Segment Start: Material supplied

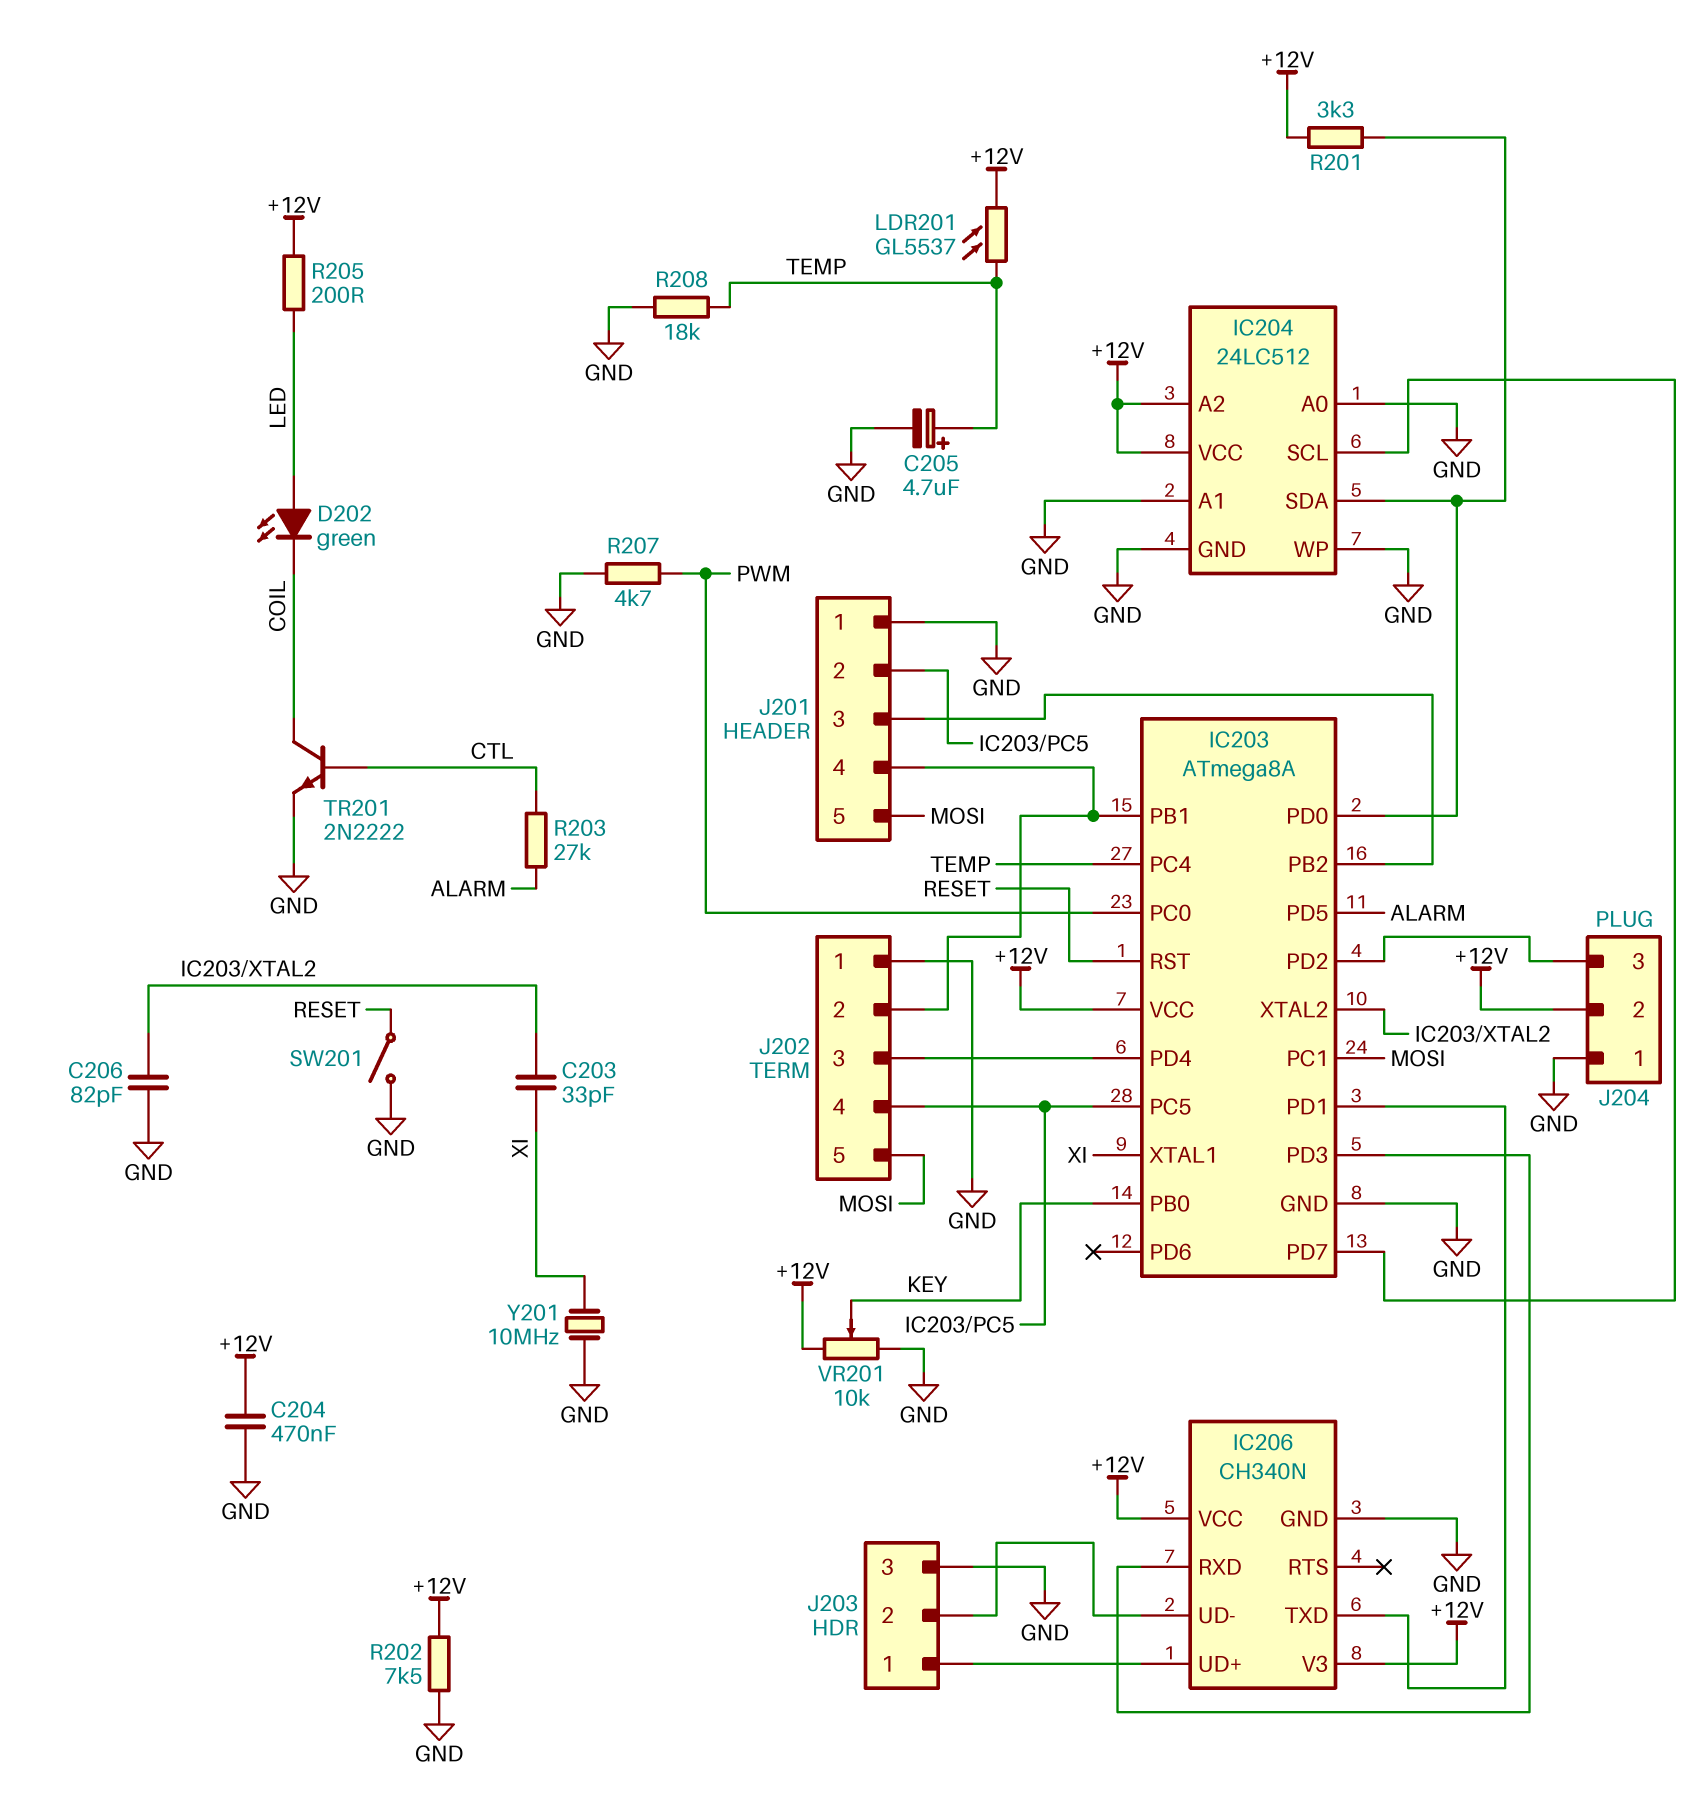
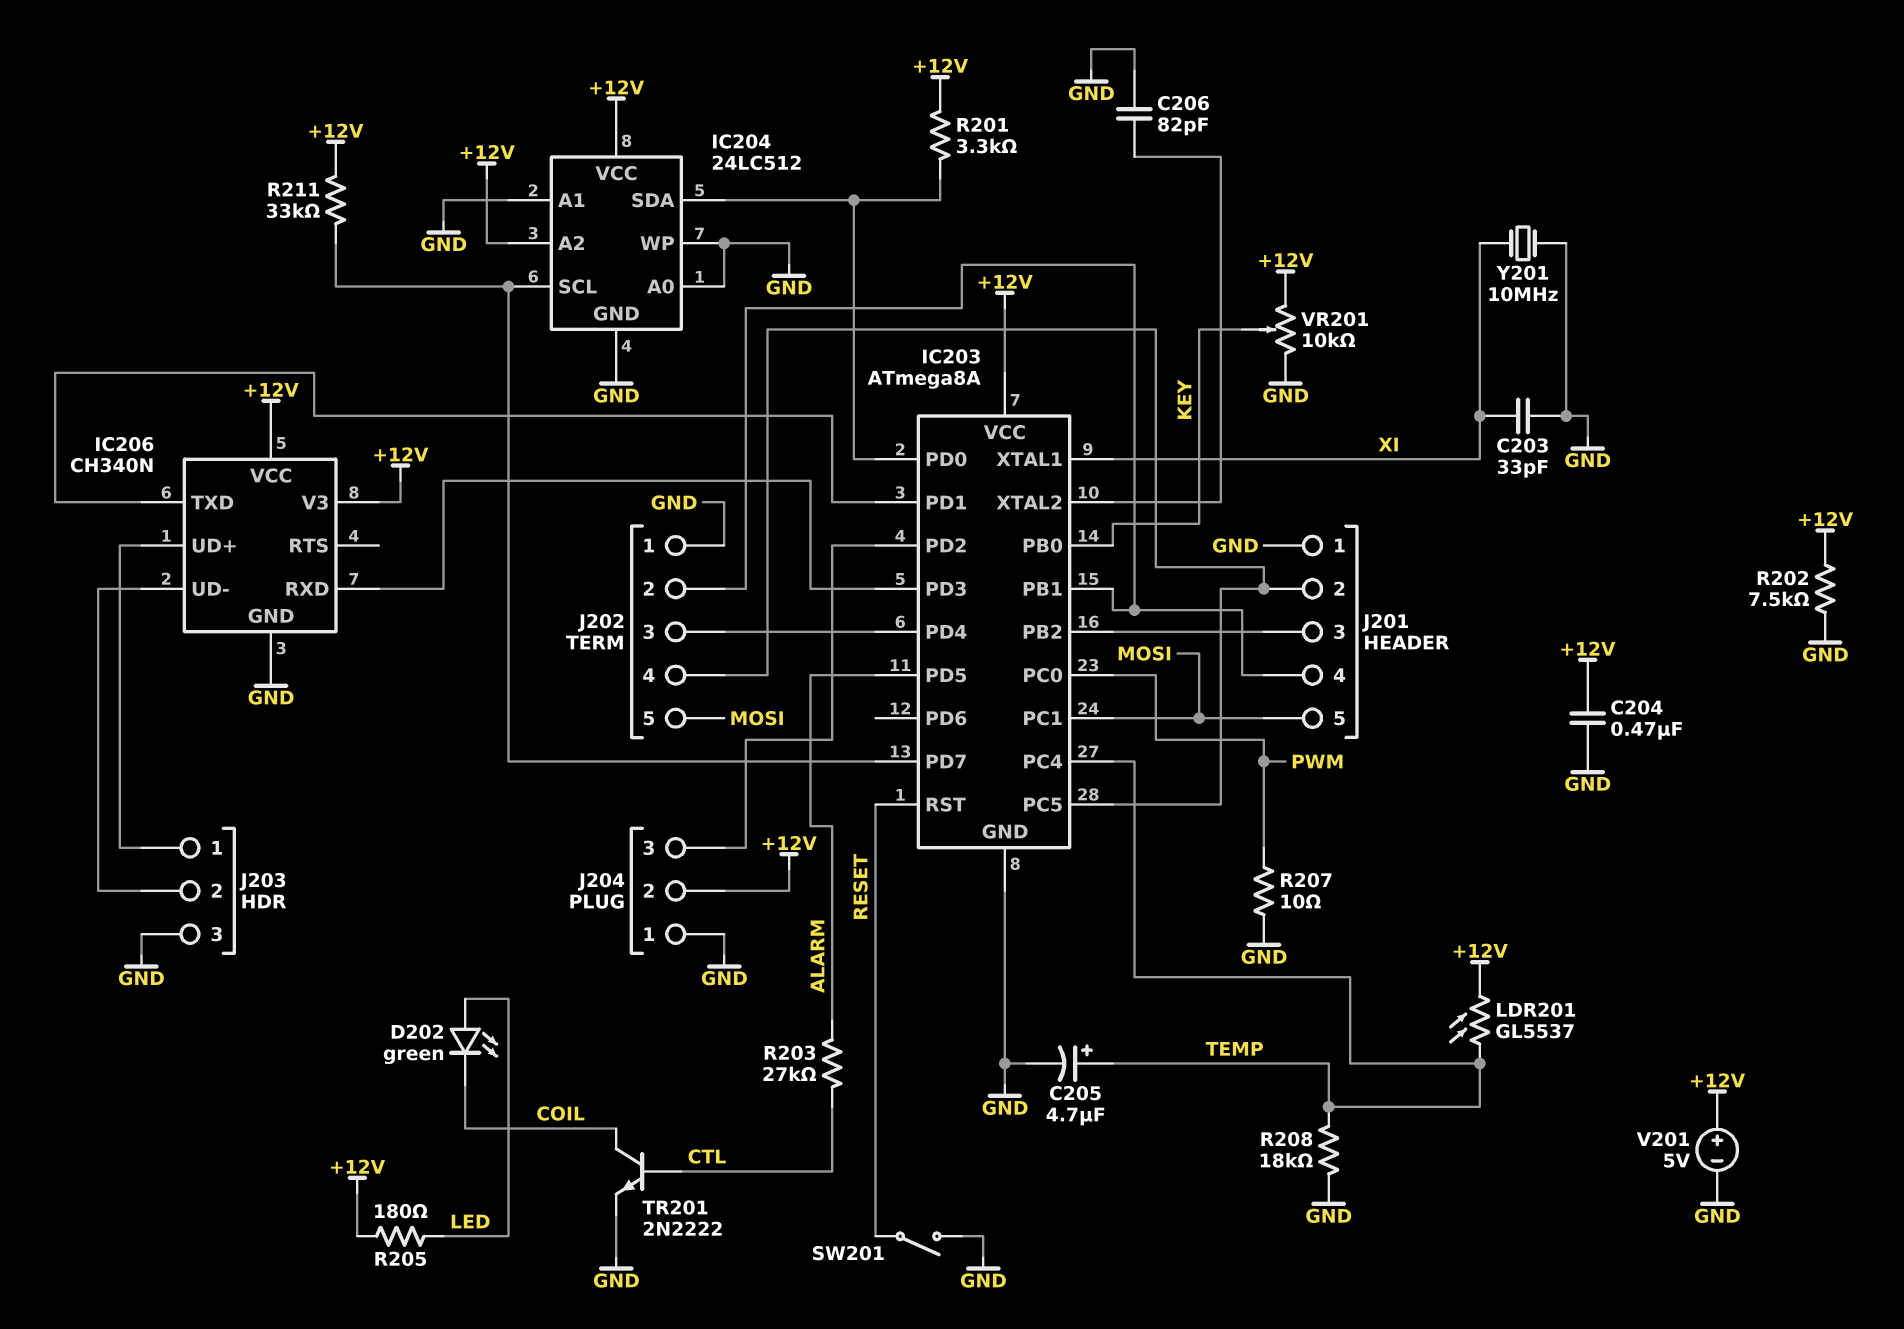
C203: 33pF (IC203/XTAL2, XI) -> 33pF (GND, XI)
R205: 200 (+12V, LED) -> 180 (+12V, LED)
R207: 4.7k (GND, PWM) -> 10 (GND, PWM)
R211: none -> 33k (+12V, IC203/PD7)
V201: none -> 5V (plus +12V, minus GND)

Segment End: Material supplied

- Task brief -
If a line in the data above contains the string "none", count it; then state only the total.

- Response below -
2